_Directions for this task_: Pull out every line in the listing below that contains the word "action", and copy each one in full.

_Given data_:
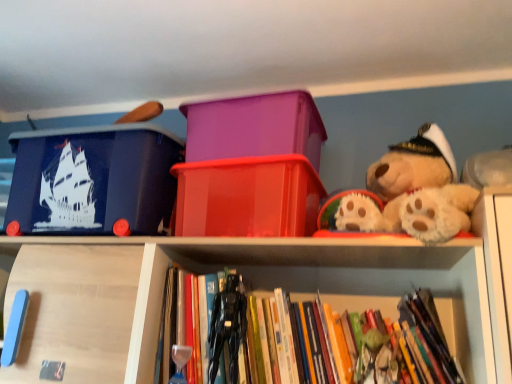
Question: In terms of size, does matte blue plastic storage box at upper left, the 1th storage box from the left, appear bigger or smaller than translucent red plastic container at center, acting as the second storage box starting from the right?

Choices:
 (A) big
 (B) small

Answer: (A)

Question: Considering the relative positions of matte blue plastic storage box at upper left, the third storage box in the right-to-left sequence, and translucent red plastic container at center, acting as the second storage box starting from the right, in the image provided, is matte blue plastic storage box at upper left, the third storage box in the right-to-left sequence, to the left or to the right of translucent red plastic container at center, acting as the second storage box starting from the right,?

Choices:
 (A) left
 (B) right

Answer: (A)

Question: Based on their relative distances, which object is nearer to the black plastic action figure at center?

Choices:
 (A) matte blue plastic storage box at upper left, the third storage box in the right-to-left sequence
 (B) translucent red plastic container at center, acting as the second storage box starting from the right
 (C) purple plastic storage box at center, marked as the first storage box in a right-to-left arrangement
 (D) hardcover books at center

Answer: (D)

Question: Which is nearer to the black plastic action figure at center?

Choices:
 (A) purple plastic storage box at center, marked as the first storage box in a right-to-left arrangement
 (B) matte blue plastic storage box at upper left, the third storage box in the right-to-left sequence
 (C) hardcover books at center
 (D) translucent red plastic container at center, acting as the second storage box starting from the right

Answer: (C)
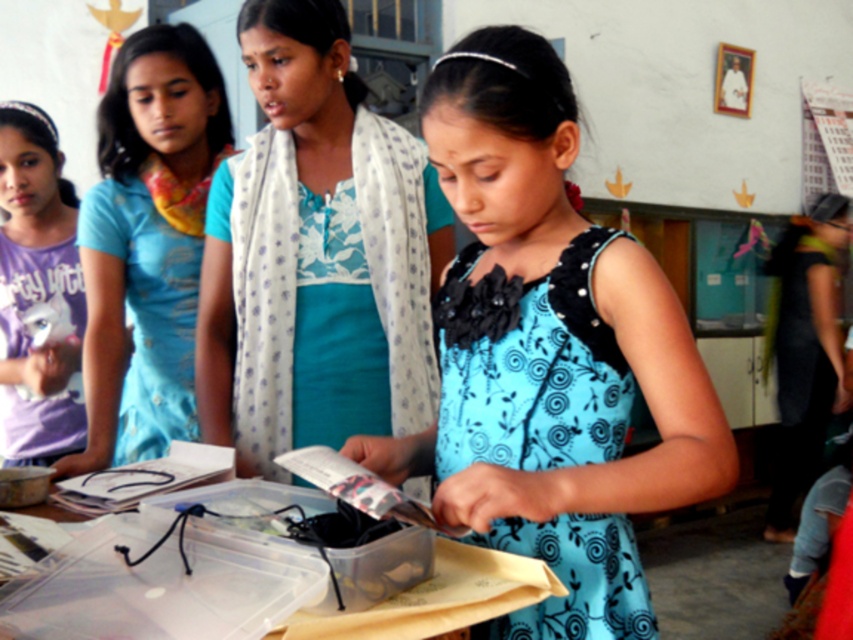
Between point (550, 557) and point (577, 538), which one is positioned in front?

...

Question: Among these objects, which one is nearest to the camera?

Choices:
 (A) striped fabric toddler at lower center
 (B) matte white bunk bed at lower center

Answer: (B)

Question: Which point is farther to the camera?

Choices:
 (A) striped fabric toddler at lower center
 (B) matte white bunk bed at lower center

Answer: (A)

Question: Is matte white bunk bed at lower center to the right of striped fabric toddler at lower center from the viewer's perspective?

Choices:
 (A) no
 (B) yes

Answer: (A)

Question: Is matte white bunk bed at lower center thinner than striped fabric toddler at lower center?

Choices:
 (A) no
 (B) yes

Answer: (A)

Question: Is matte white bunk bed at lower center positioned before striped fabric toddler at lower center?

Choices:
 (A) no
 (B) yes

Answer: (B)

* * *

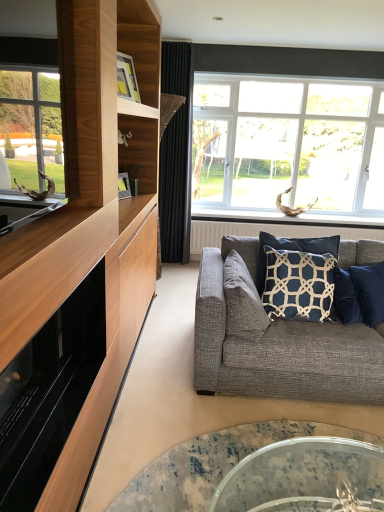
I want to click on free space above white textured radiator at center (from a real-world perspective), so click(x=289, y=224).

_Task solution_:
Question: Based on their relative distances, which object is nearer to the black plastic action figure at center?
Question: Which is nearer to the black plastic action figure at center?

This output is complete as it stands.